─── DATA PROVIDED

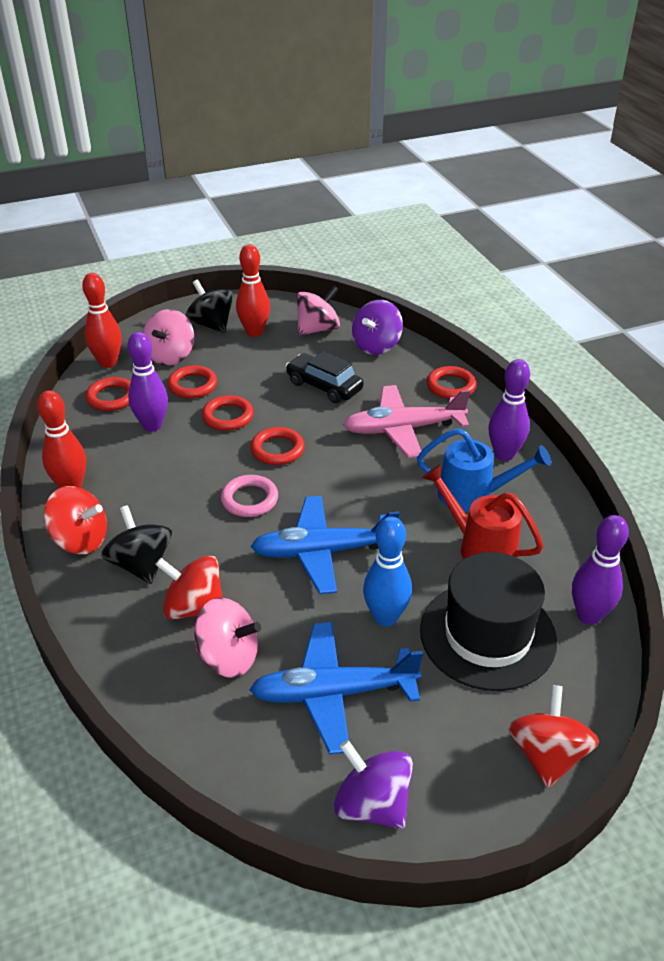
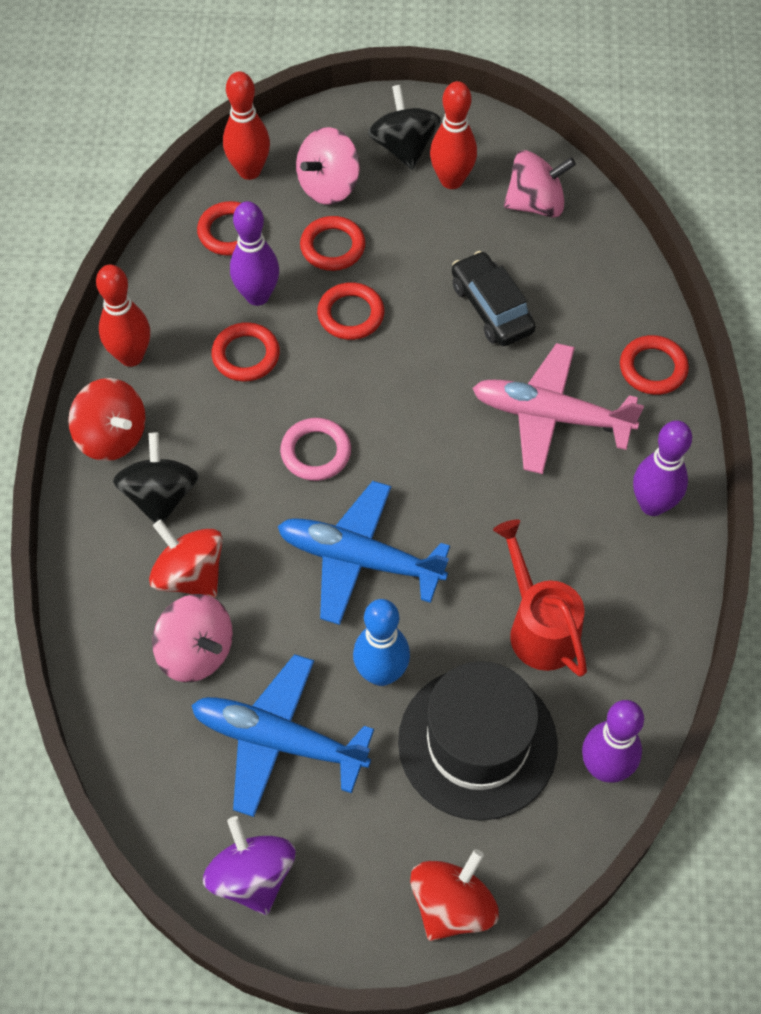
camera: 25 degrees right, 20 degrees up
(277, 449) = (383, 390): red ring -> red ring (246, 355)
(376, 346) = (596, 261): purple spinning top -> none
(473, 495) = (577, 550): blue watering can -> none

──────

◆ **ABOUT THIS EXERCISE**
Quote the material word for word, dropping any images it holds.

◆ **PROBLEM SOLUTION**
camera: 25 degrees right, 20 degrees up
(277, 449) = (383, 390): red ring -> red ring (246, 355)
(376, 346) = (596, 261): purple spinning top -> none
(473, 495) = (577, 550): blue watering can -> none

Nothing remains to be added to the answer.